**Description of the task:** Could you reproduce, word for word, everything below from the line containing "camera: 100 degrees right, 10 degrees up" down to the line containing "(211, 265) = (422, 176): green", with both of those lines included and no others?

**Available records:**
__________

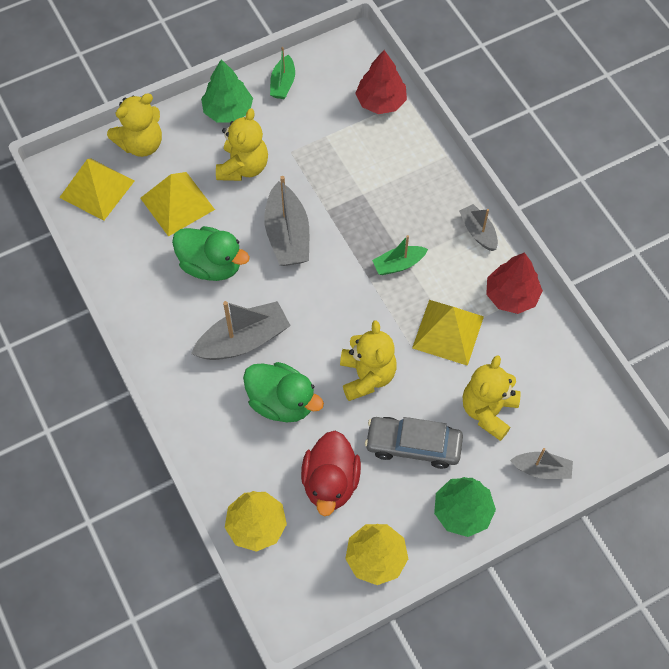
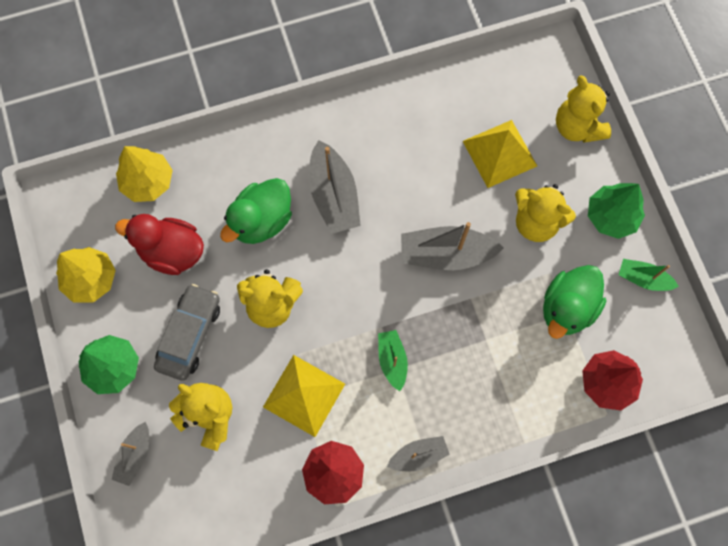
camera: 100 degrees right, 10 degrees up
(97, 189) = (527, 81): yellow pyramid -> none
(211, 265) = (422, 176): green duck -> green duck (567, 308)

__________

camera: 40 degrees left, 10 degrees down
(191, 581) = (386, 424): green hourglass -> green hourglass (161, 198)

__________

**Response:**
camera: 100 degrees right, 10 degrees up
(97, 189) = (527, 81): yellow pyramid -> none
(211, 265) = (422, 176): green duck -> green duck (567, 308)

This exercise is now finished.